PROBLEM REQUIREMENTS -> Any picture among the records should be left out, please; retype the rest exactly.

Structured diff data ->

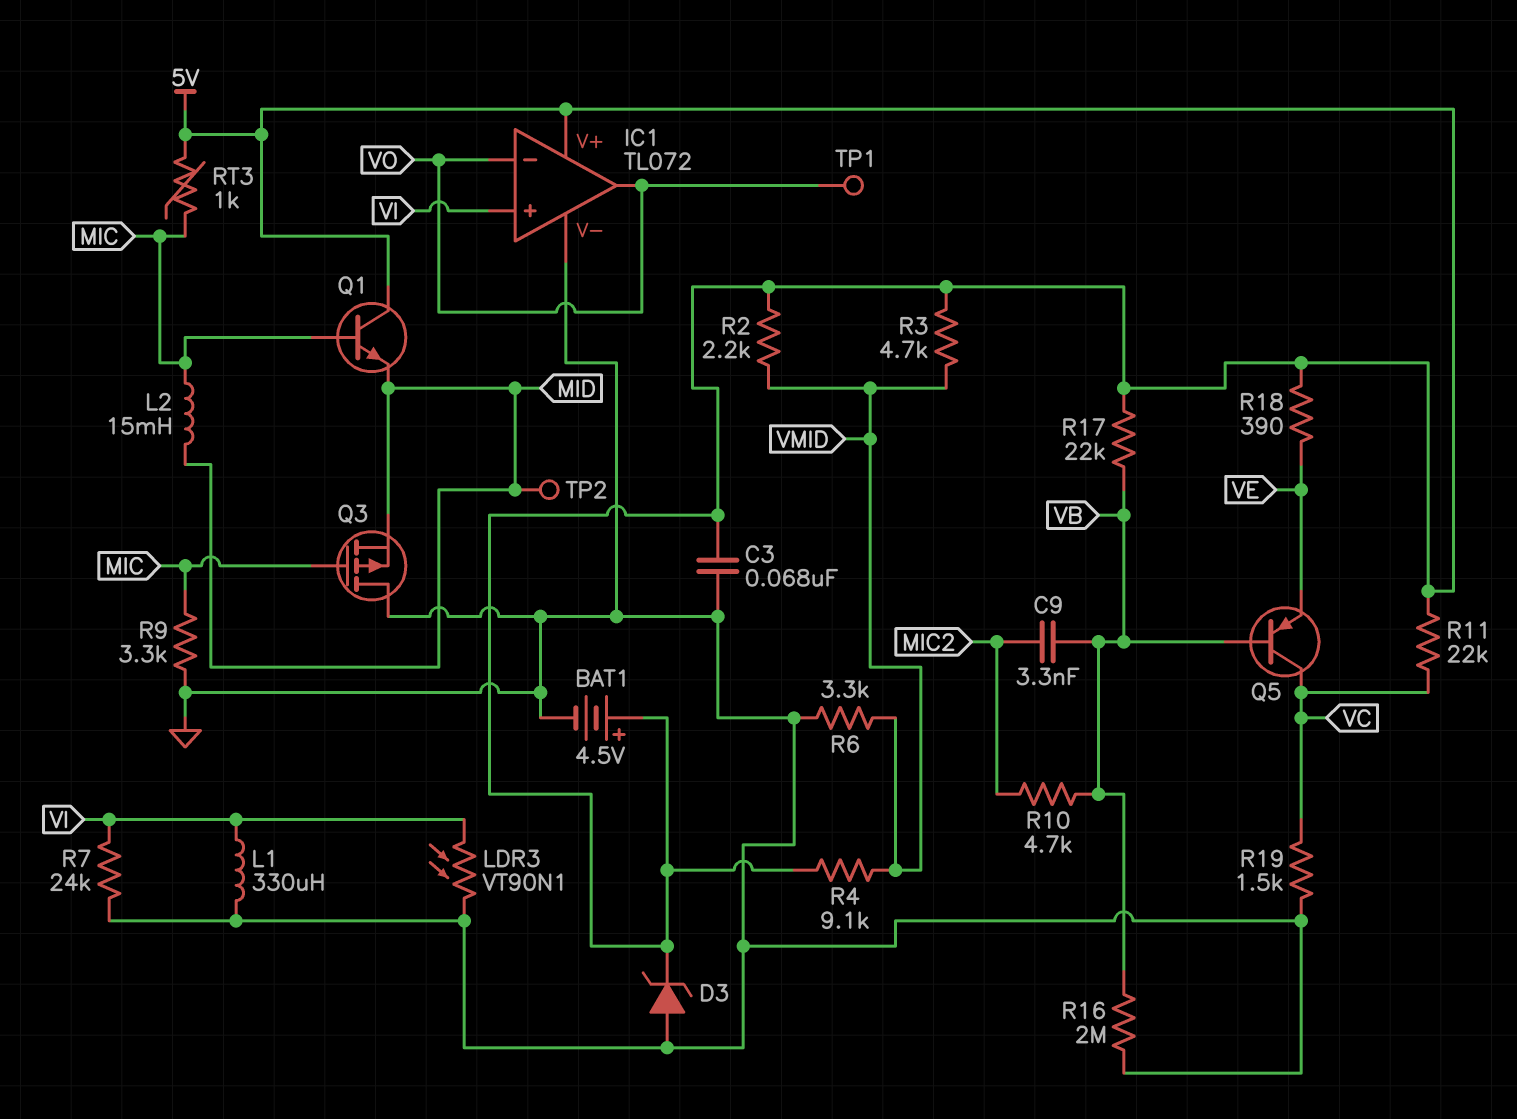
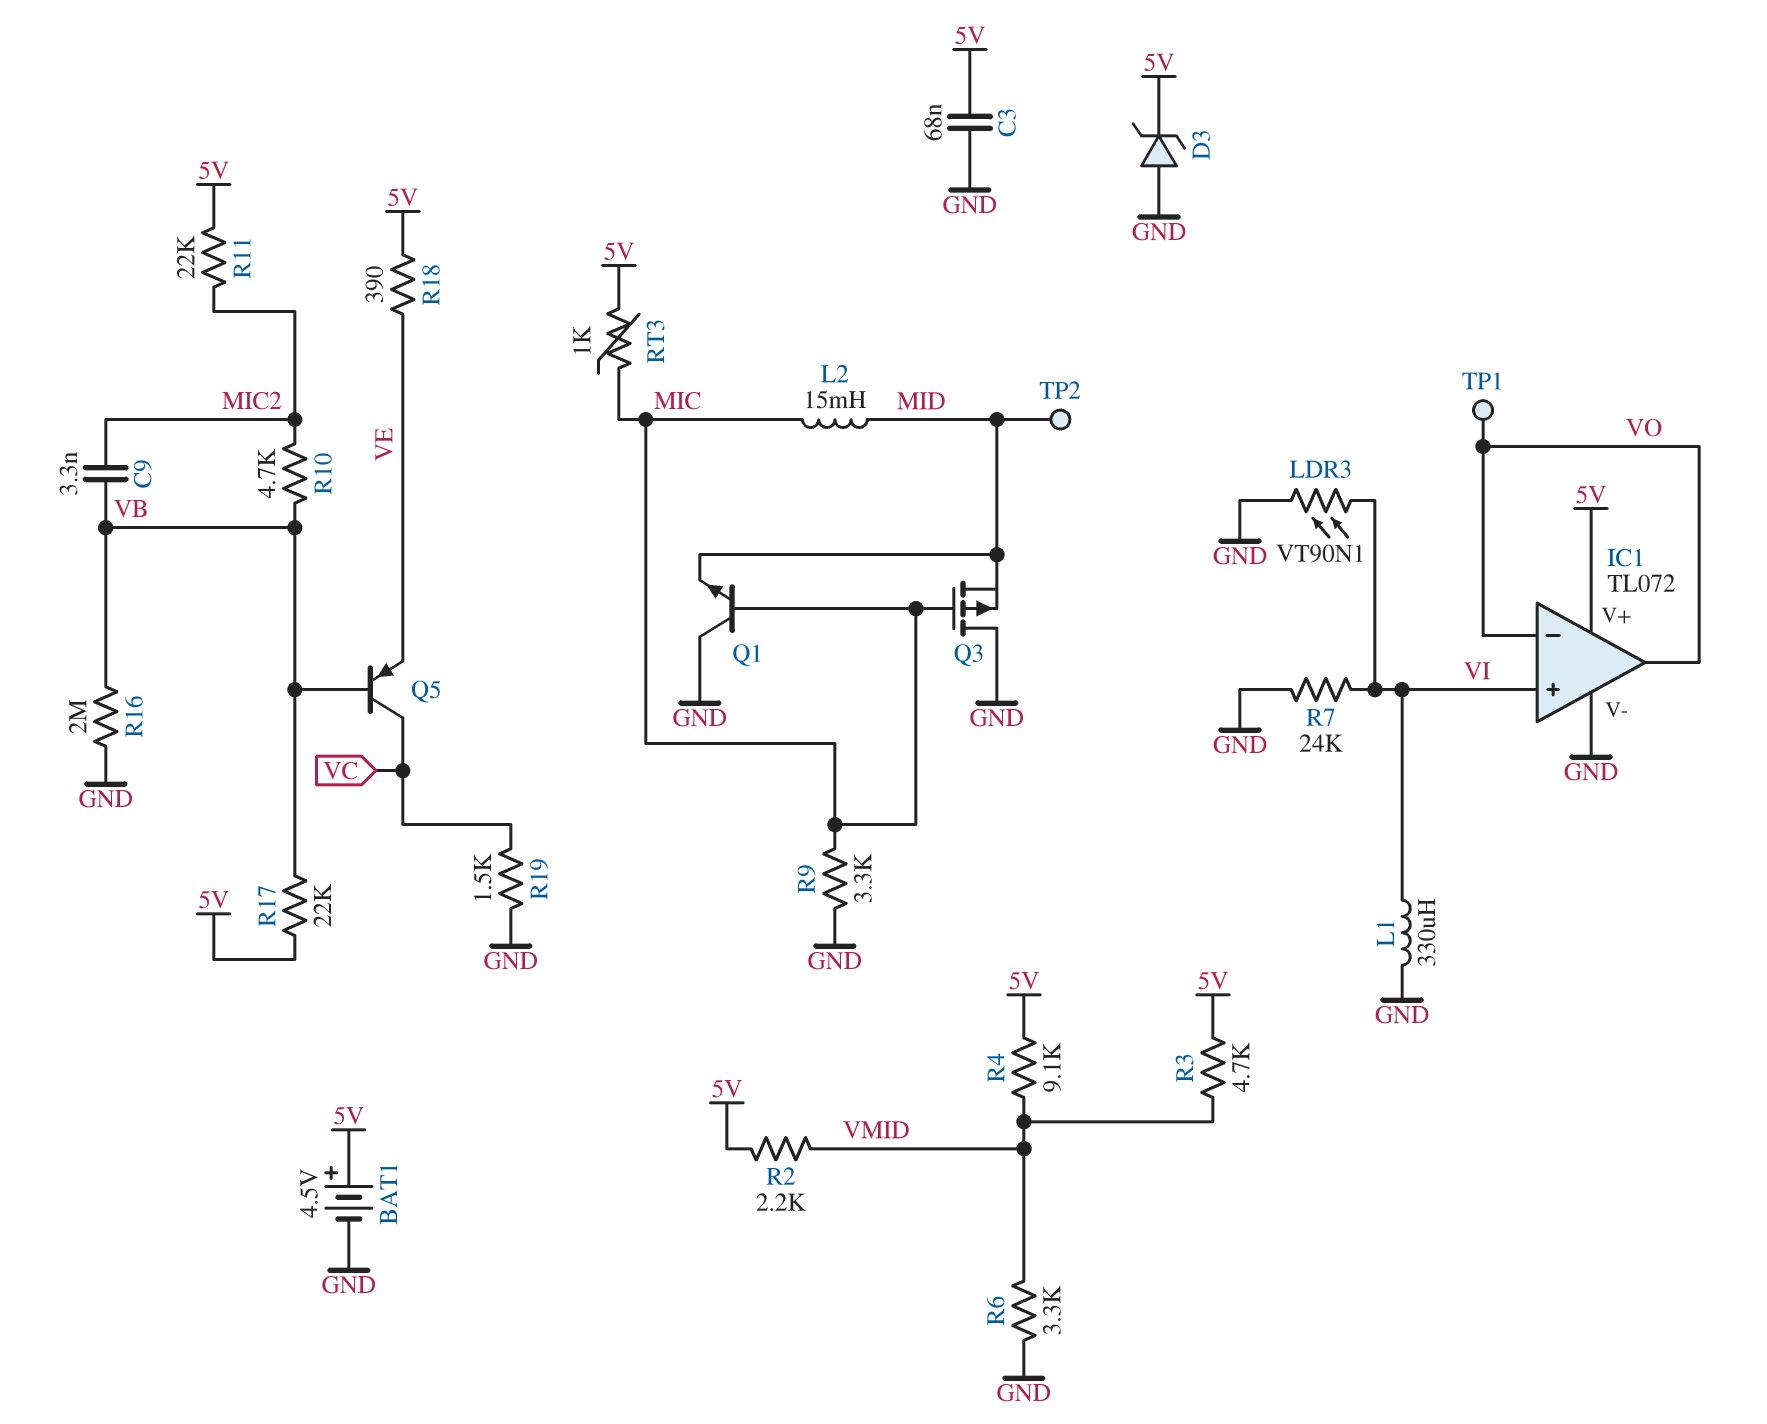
Q1: NPN (B MIC, C 5V, E MID) -> NPN (B MIC, C GND, E MID)
R11: 22k (5V, VC) -> 22k (5V, MIC2)

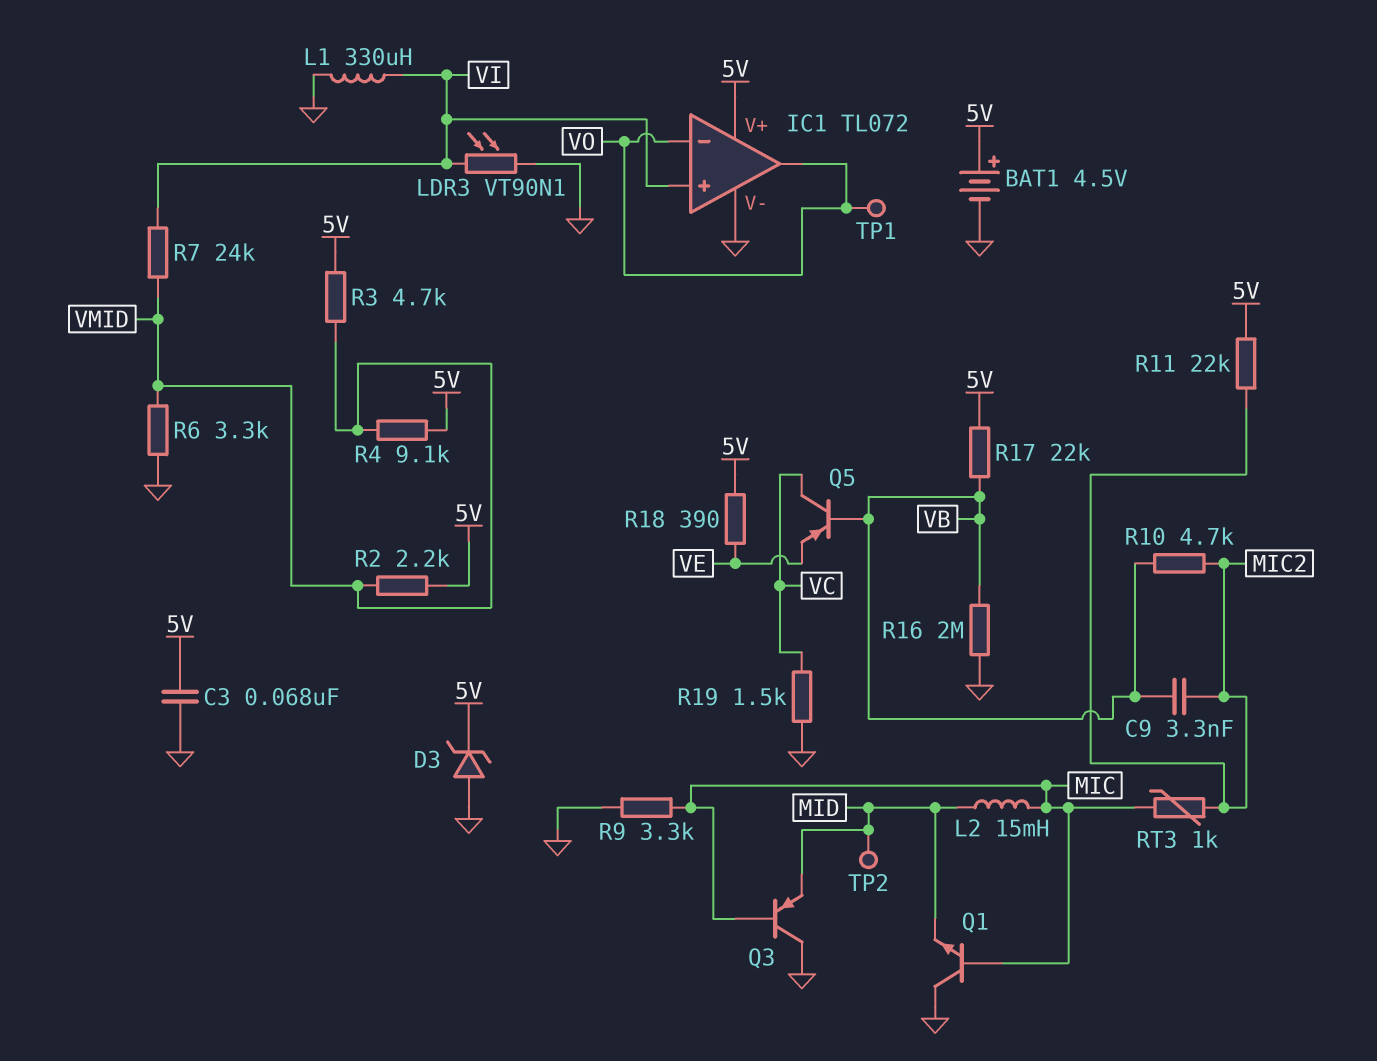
Q3: PMOS (G MIC, D GND, S MID) -> PNP (B MIC, C GND, E MID)
R7: 24k (GND, VI) -> 24k (VI, VMID)
RT3: 1k (5V, MIC) -> 1k (MIC, MIC2)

EXPECTED OUTPUT ->
Q1: NPN (B MIC, C 5V, E MID) -> NPN (B MIC, C GND, E MID)
R11: 22k (5V, VC) -> 22k (5V, MIC2)

Q3: PMOS (G MIC, D GND, S MID) -> PNP (B MIC, C GND, E MID)
R7: 24k (GND, VI) -> 24k (VI, VMID)
RT3: 1k (5V, MIC) -> 1k (MIC, MIC2)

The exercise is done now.